Exercise description ▸ Although the data below holds other lines too, output only those from the line with "dark brown watering can (245, 297, 335, 357)" up to and including the line with "pink plant pot", exactly as they appear.

(Scene change data)
====
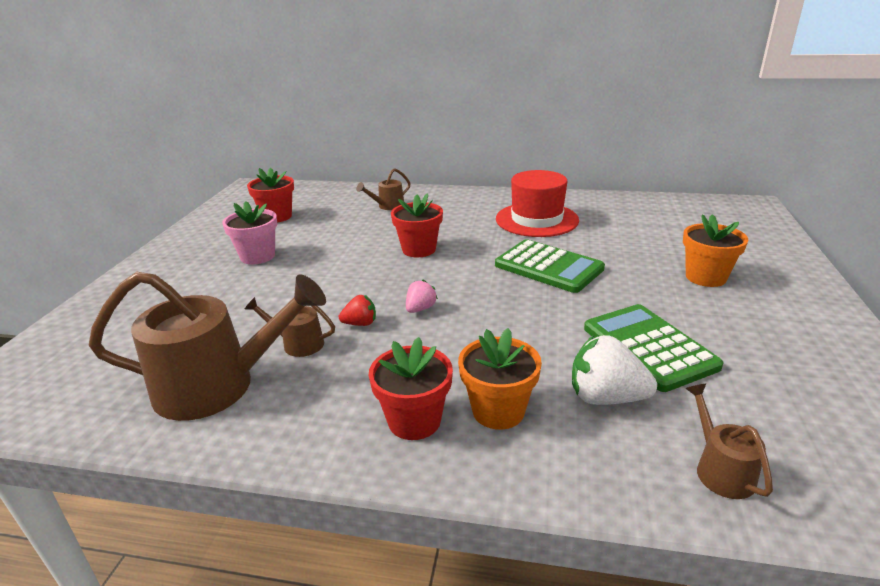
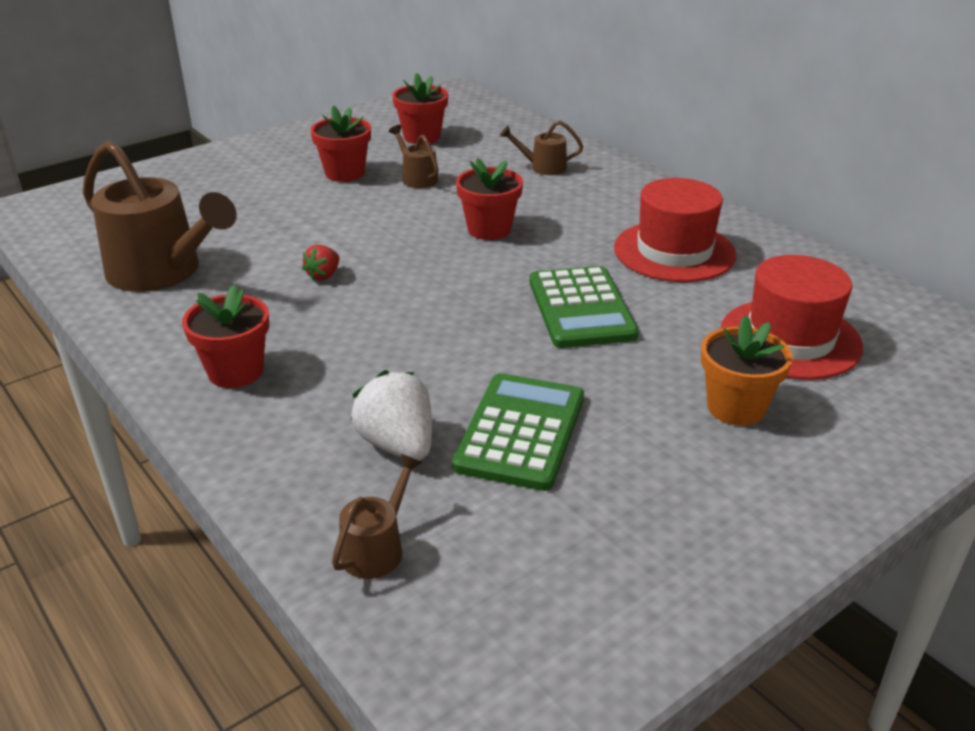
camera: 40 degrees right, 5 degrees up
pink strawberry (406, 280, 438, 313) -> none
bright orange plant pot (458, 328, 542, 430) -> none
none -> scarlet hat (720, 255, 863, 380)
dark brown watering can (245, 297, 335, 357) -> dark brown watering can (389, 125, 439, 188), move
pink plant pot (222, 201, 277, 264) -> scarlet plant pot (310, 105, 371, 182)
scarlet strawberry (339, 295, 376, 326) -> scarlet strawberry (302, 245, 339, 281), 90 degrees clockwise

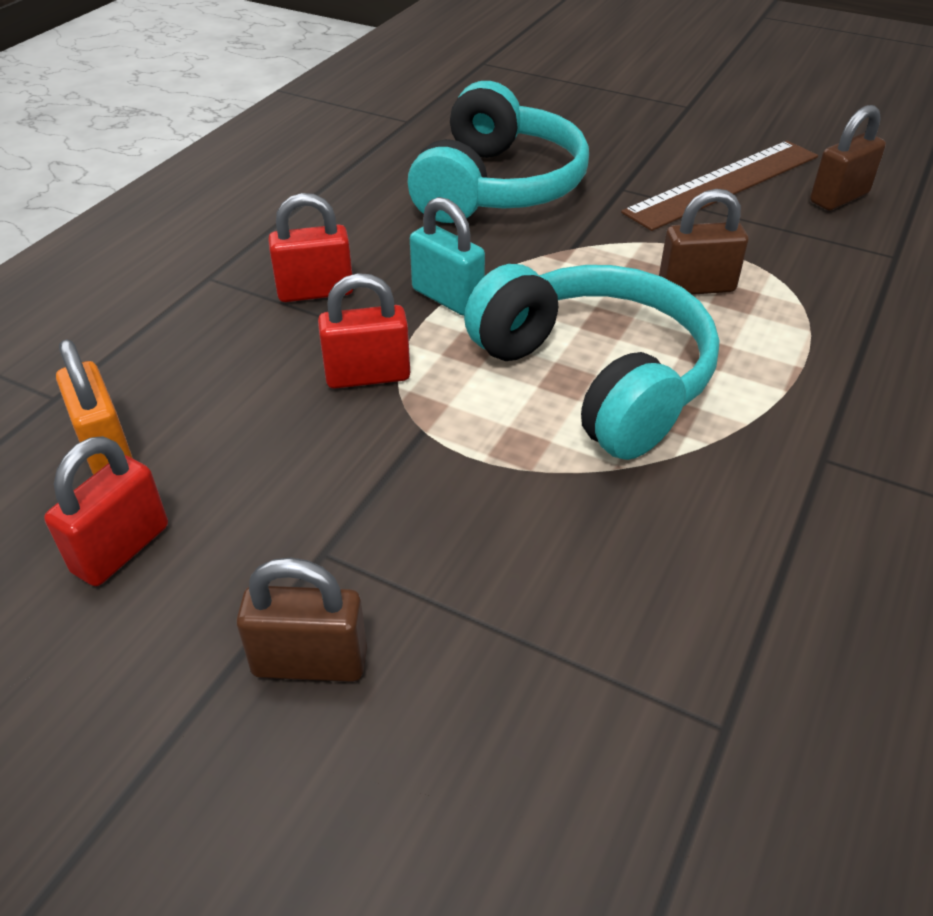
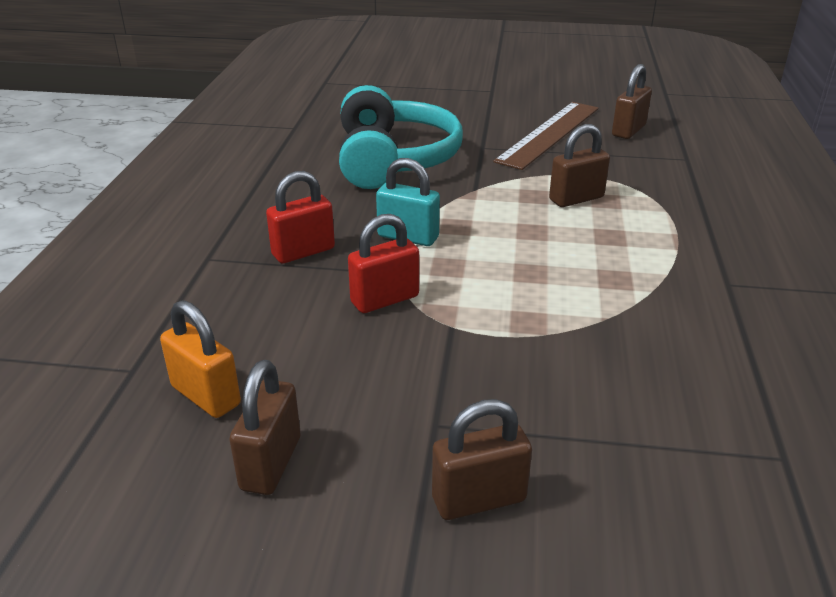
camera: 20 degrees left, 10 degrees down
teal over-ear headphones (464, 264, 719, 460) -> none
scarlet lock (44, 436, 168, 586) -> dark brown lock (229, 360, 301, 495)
====
Completed exercise ▸
dark brown watering can (245, 297, 335, 357) -> dark brown watering can (389, 125, 439, 188), move
pink plant pot (222, 201, 277, 264) -> scarlet plant pot (310, 105, 371, 182)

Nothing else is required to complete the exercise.